## Task requirements
Make an exact copy of the listing underneath, skipping each picture.
'''
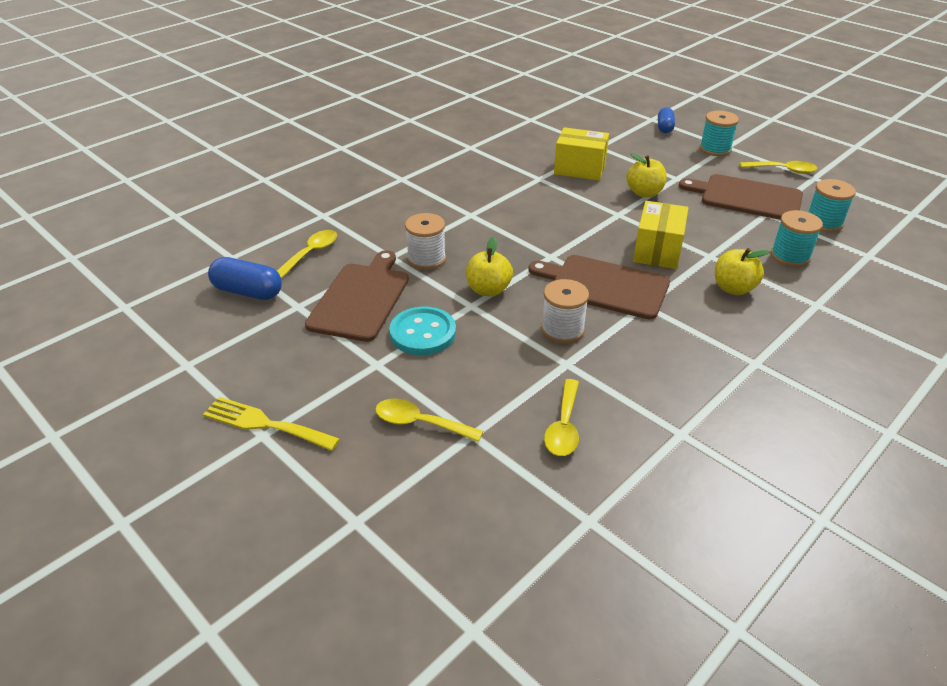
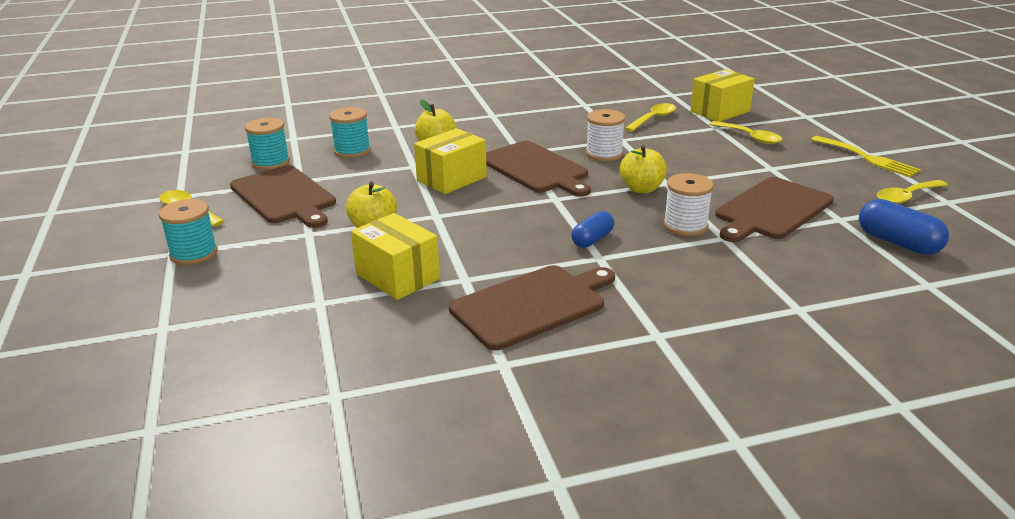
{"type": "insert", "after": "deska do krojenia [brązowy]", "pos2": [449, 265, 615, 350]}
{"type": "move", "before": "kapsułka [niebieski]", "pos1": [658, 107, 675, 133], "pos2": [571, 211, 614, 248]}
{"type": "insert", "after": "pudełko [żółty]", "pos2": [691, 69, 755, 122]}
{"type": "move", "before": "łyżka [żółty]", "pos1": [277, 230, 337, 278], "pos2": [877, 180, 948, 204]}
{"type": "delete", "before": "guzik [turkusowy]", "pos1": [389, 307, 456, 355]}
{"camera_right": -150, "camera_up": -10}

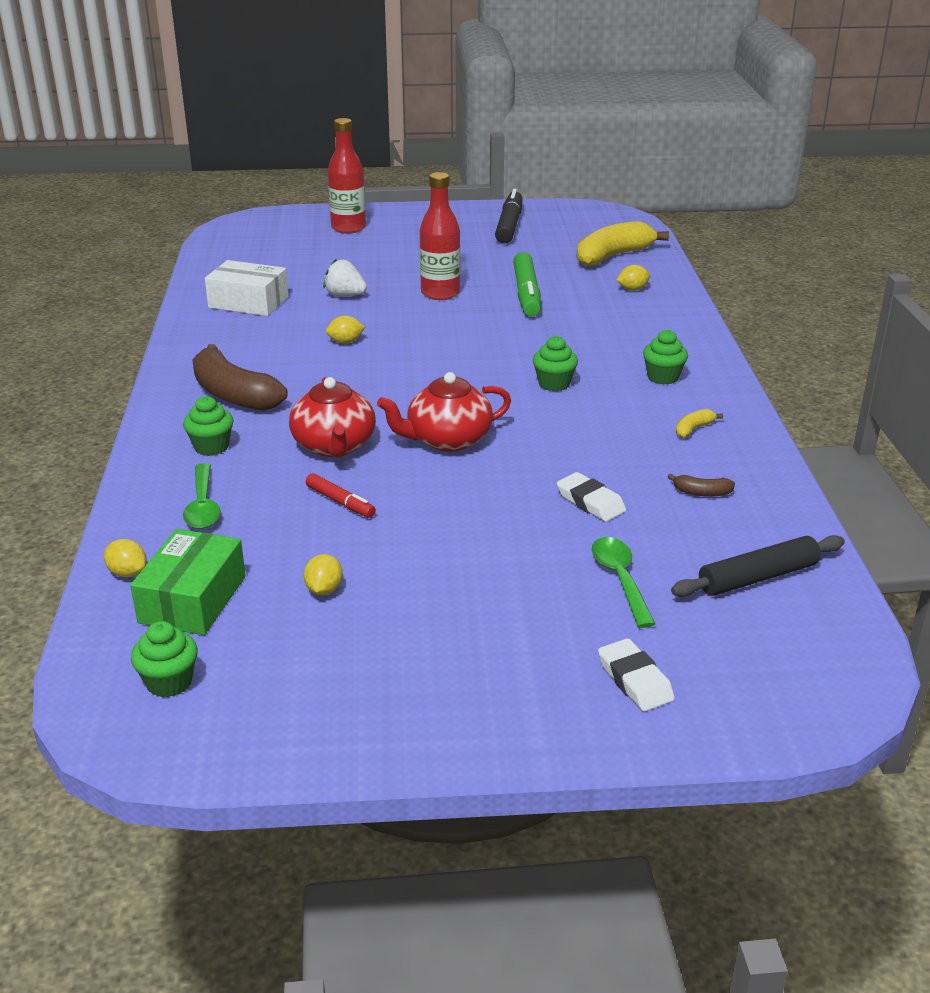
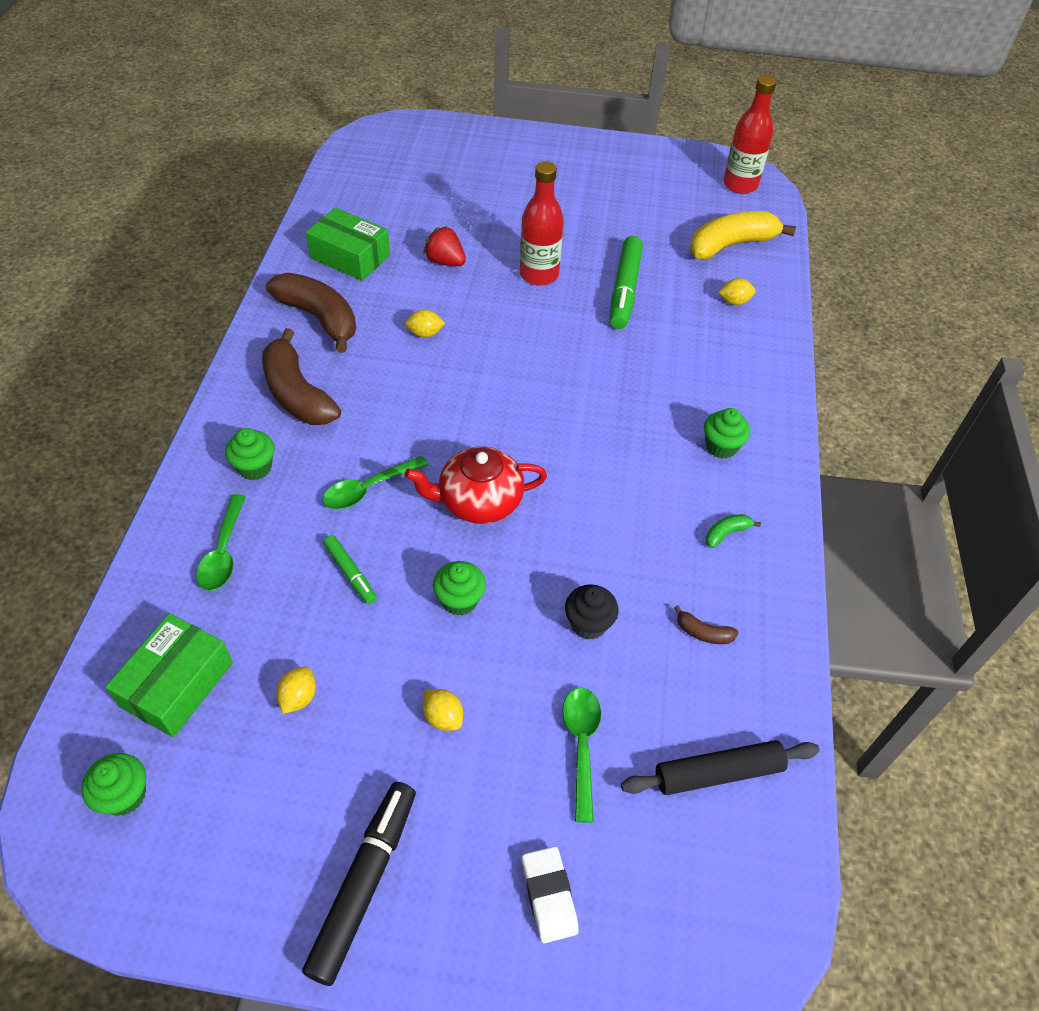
{"type": "insert", "after": "banan [brązowy]", "pos2": [266, 273, 356, 353]}
{"type": "move", "before": "flamaster [czarny]", "pos1": [495, 189, 523, 244], "pos2": [302, 782, 416, 986]}
{"type": "recolor", "before": "pudełko [biały]", "after": "pudełko [zielony]", "pos1": [205, 260, 288, 316], "pos2": [306, 208, 390, 281]}
{"type": "replace", "before": "imbryk [czerwony]", "after": "łyżka [zielony]", "pos1": [289, 377, 376, 458], "pos2": [322, 456, 428, 509]}
{"type": "recolor", "before": "flamaster [czerwony]", "after": "flamaster [zielony]", "pos1": [306, 473, 376, 518], "pos2": [323, 535, 377, 604]}
{"type": "recolor", "before": "truskawka [biały]", "after": "truskawka [czerwony]", "pos1": [323, 258, 367, 296], "pos2": [423, 226, 466, 266]}
{"type": "move", "before": "cytryna [żółty]", "pos1": [104, 539, 147, 577], "pos2": [423, 689, 463, 731]}
{"type": "move", "before": "muffinka [zielony]", "pos1": [533, 336, 578, 391], "pos2": [433, 561, 486, 616]}
{"type": "replace", "before": "gumka do mazania [biały]", "after": "muffinka [czarny]", "pos1": [557, 472, 626, 522], "pos2": [565, 584, 618, 640]}
{"type": "recolor", "before": "banan [żółty]", "after": "banan [zielony]", "pos1": [676, 409, 723, 438], "pos2": [706, 514, 761, 548]}
{"type": "move", "before": "butelka [czerwony]", "pos1": [328, 118, 366, 234], "pos2": [723, 75, 777, 194]}
{"camera_right": 10, "camera_up": 20}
'''
## Exercise output
{"type": "insert", "after": "deska do krojenia [brązowy]", "pos2": [449, 265, 615, 350]}
{"type": "move", "before": "kapsułka [niebieski]", "pos1": [658, 107, 675, 133], "pos2": [571, 211, 614, 248]}
{"type": "insert", "after": "pudełko [żółty]", "pos2": [691, 69, 755, 122]}
{"type": "move", "before": "łyżka [żółty]", "pos1": [277, 230, 337, 278], "pos2": [877, 180, 948, 204]}
{"type": "delete", "before": "guzik [turkusowy]", "pos1": [389, 307, 456, 355]}
{"camera_right": -150, "camera_up": -10}

{"type": "insert", "after": "banan [brązowy]", "pos2": [266, 273, 356, 353]}
{"type": "move", "before": "flamaster [czarny]", "pos1": [495, 189, 523, 244], "pos2": [302, 782, 416, 986]}
{"type": "recolor", "before": "pudełko [biały]", "after": "pudełko [zielony]", "pos1": [205, 260, 288, 316], "pos2": [306, 208, 390, 281]}
{"type": "replace", "before": "imbryk [czerwony]", "after": "łyżka [zielony]", "pos1": [289, 377, 376, 458], "pos2": [322, 456, 428, 509]}
{"type": "recolor", "before": "flamaster [czerwony]", "after": "flamaster [zielony]", "pos1": [306, 473, 376, 518], "pos2": [323, 535, 377, 604]}
{"type": "recolor", "before": "truskawka [biały]", "after": "truskawka [czerwony]", "pos1": [323, 258, 367, 296], "pos2": [423, 226, 466, 266]}
{"type": "move", "before": "cytryna [żółty]", "pos1": [104, 539, 147, 577], "pos2": [423, 689, 463, 731]}
{"type": "move", "before": "muffinka [zielony]", "pos1": [533, 336, 578, 391], "pos2": [433, 561, 486, 616]}
{"type": "replace", "before": "gumka do mazania [biały]", "after": "muffinka [czarny]", "pos1": [557, 472, 626, 522], "pos2": [565, 584, 618, 640]}
{"type": "recolor", "before": "banan [żółty]", "after": "banan [zielony]", "pos1": [676, 409, 723, 438], "pos2": [706, 514, 761, 548]}
{"type": "move", "before": "butelka [czerwony]", "pos1": [328, 118, 366, 234], "pos2": [723, 75, 777, 194]}
{"camera_right": 10, "camera_up": 20}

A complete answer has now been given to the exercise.